▶ GIVEN INFORMATION
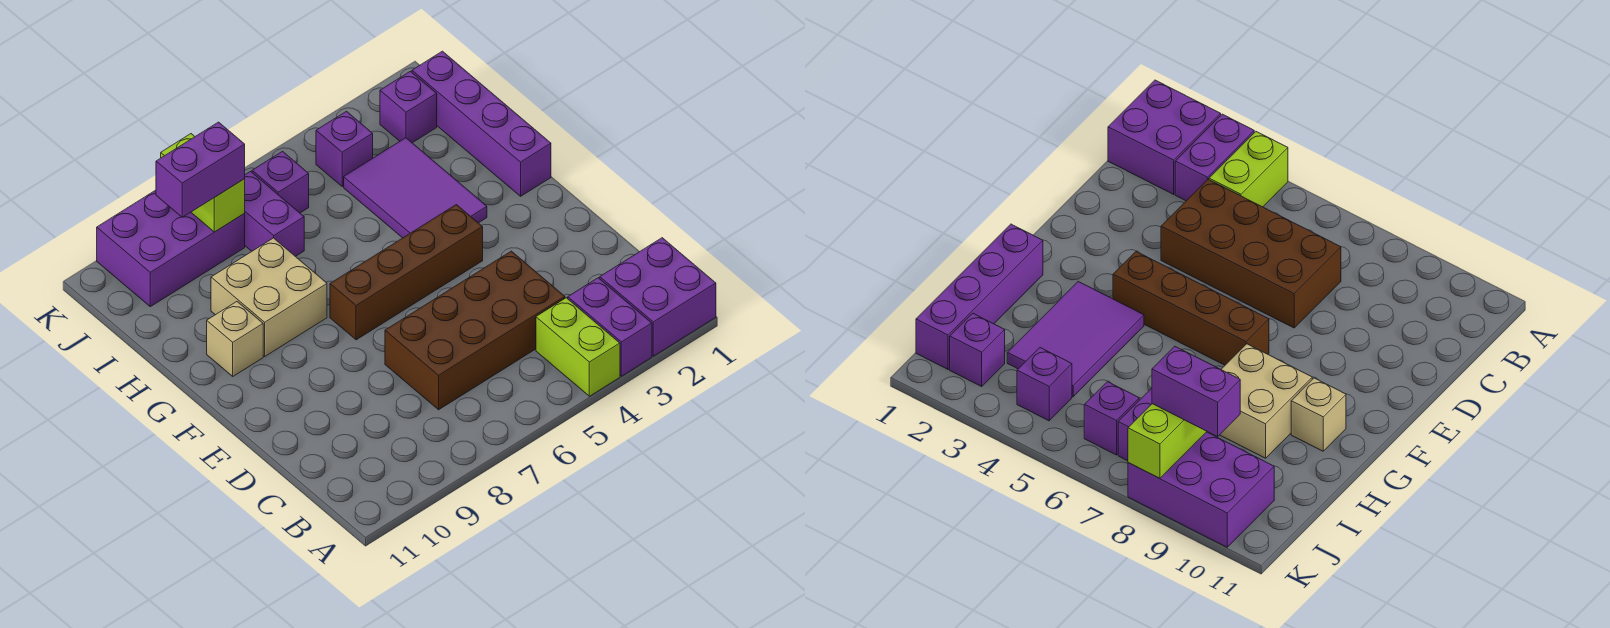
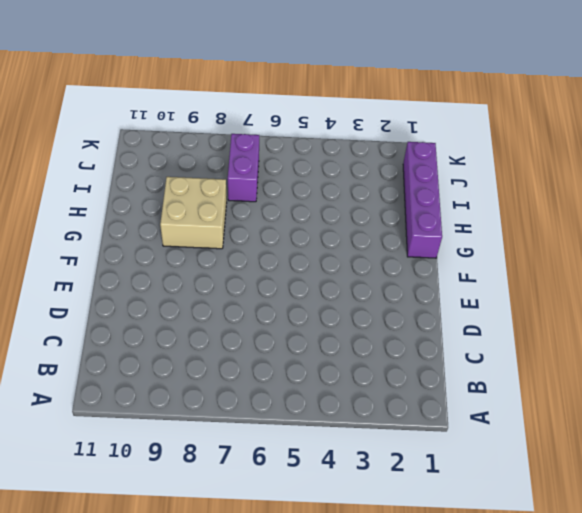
none -> purple 2x2 brick [600,238,716,356]
none -> purple 1x2 brick [568,278,652,376]
none -> lime 1x2 brick [536,298,620,396]

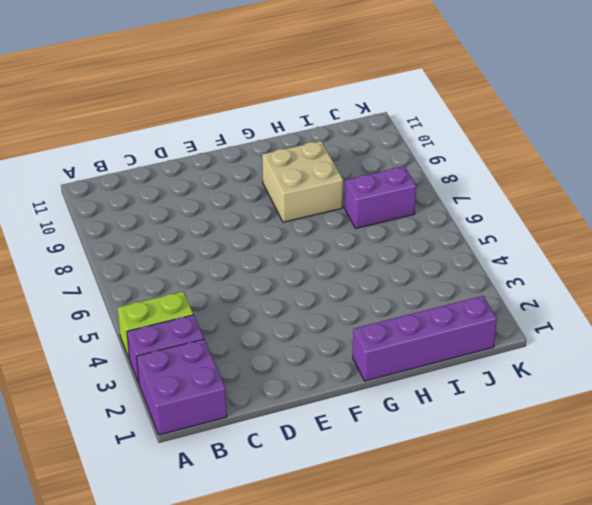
none -> brown 2x4 brick [385,251,565,410]
none -> brown 1x4 brick [330,205,483,340]
none -> purple 2x3 tile [344,138,487,238]

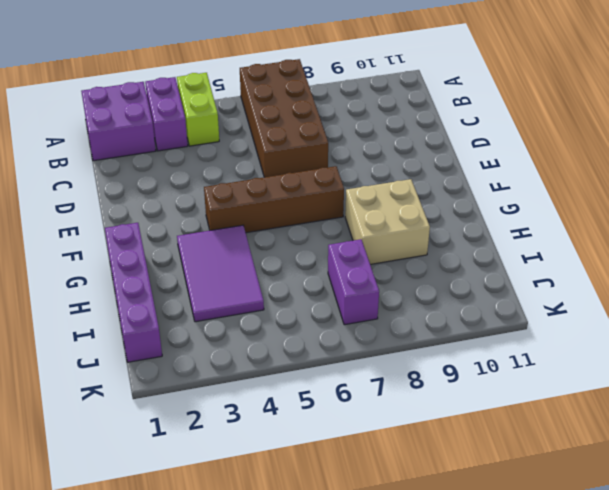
brown 2x4 brick [240,59,328,177] -> brown 2x4 brick turned to [385,251,565,410]
none -> tan 1x1 brick [207,302,263,376]
none -> purple 1x1 brick [380,71,437,143]
none -> purple 1x1 brick [316,111,373,186]

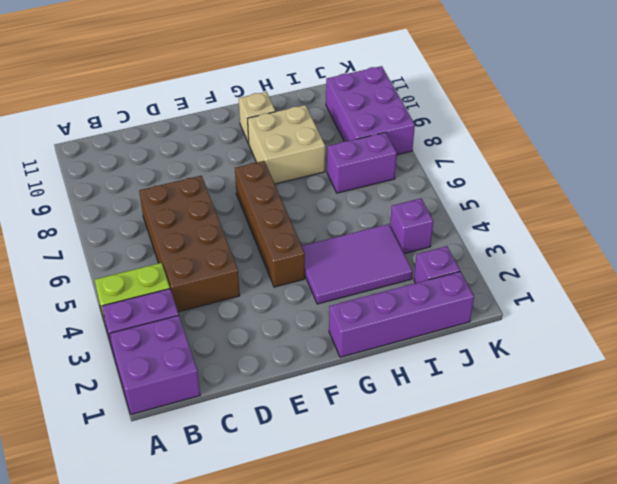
none -> purple 1x1 brick [252,151,309,213]
none -> lime 1x2 brick [161,134,245,232]
none -> purple 1x2 brick [156,122,245,217]

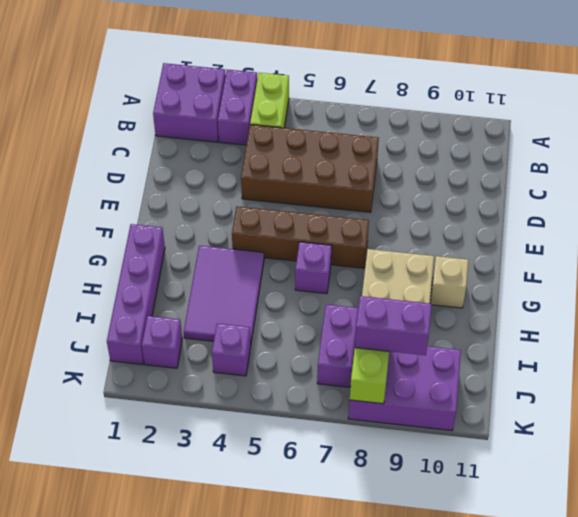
purple 1x1 brick [295,242,332,294] -> purple 1x1 brick moved to [252,151,309,213]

▶ PROBLEM DETAILS
Your response should reproduce the entire listing verbatim, minus the pictures.

▶ RESPONSE BOX
none -> purple 2x2 brick [600,238,716,356]
none -> purple 1x2 brick [568,278,652,376]
none -> lime 1x2 brick [536,298,620,396]

none -> brown 2x4 brick [385,251,565,410]
none -> brown 1x4 brick [330,205,483,340]
none -> purple 2x3 tile [344,138,487,238]

brown 2x4 brick [240,59,328,177] -> brown 2x4 brick turned to [385,251,565,410]
none -> tan 1x1 brick [207,302,263,376]
none -> purple 1x1 brick [380,71,437,143]
none -> purple 1x1 brick [316,111,373,186]

none -> purple 1x1 brick [252,151,309,213]
none -> lime 1x2 brick [161,134,245,232]
none -> purple 1x2 brick [156,122,245,217]

purple 1x1 brick [295,242,332,294] -> purple 1x1 brick moved to [252,151,309,213]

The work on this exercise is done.